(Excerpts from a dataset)
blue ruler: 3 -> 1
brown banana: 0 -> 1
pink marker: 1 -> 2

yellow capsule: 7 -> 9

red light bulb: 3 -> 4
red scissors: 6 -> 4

==

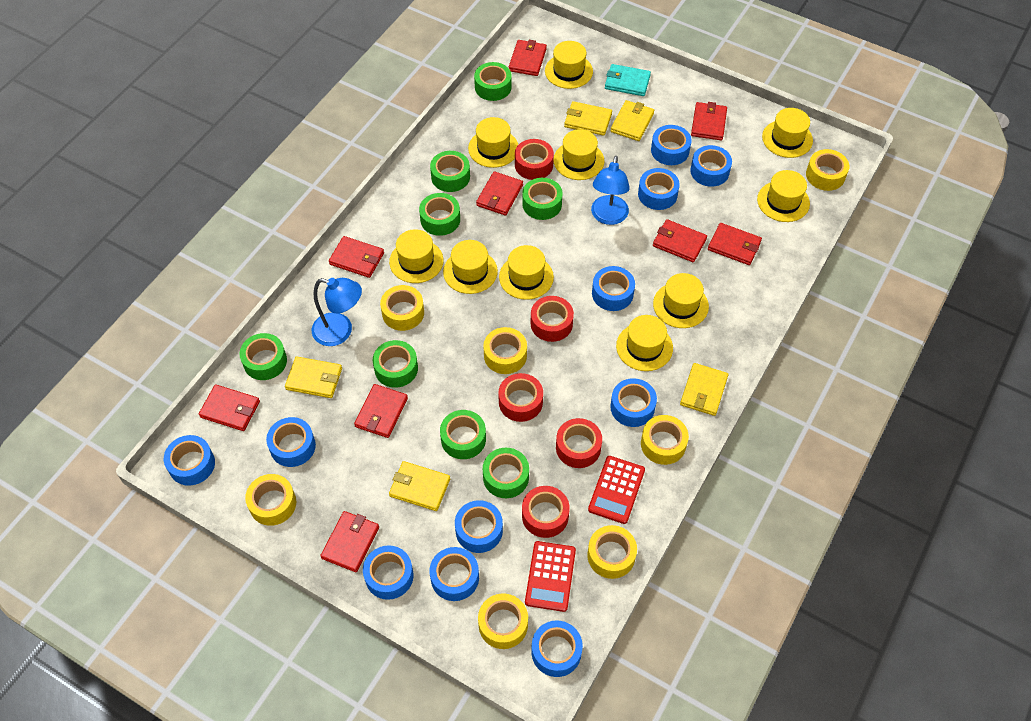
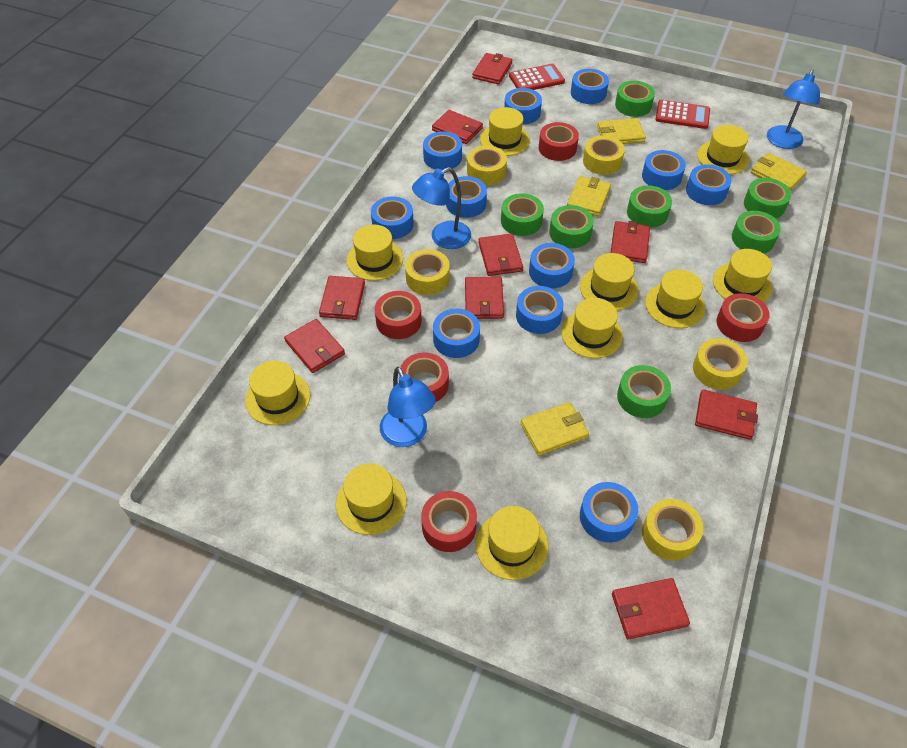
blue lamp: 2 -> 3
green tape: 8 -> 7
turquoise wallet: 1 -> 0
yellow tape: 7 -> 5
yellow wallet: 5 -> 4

--

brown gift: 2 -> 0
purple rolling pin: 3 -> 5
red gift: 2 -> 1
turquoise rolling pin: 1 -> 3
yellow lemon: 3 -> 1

ASSIGNMENT: Look for the word "wallet" in the data, then return every line that contains it.

TASK OUTPUT:
turquoise wallet: 1 -> 0
yellow wallet: 5 -> 4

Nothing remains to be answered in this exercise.